_Aim of the task_: List every line of the records below that contains the string "this", and treat uppercase and lowercase letters as different.
======== Material provided
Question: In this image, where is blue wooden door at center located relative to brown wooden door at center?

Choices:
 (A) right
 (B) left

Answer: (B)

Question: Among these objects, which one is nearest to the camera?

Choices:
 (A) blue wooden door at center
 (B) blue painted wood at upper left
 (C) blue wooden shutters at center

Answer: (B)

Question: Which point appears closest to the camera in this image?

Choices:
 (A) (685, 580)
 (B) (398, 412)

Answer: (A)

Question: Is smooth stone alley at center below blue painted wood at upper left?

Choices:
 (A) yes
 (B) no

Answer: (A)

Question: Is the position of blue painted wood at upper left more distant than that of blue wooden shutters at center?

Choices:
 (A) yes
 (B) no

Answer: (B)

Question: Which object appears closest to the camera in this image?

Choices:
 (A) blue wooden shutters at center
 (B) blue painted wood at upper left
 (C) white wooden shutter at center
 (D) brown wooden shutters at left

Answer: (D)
================
======== Material provided
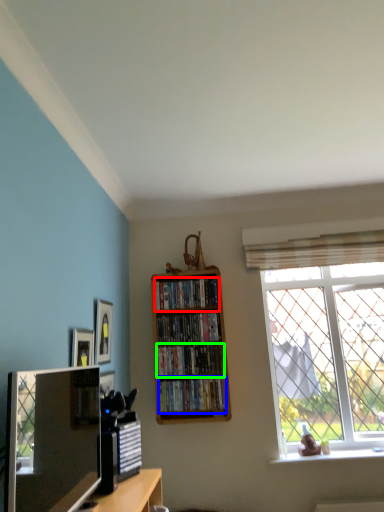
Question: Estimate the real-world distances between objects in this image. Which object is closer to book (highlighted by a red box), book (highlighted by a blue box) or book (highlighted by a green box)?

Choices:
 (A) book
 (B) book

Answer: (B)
================
_Answer_:
Question: In this image, where is blue wooden door at center located relative to brown wooden door at center?
Question: Which point appears closest to the camera in this image?
Question: Which object appears closest to the camera in this image?
Question: Estimate the real-world distances between objects in this image. Which object is closer to book (highlighted by a red box), book (highlighted by a blue box) or book (highlighted by a green box)?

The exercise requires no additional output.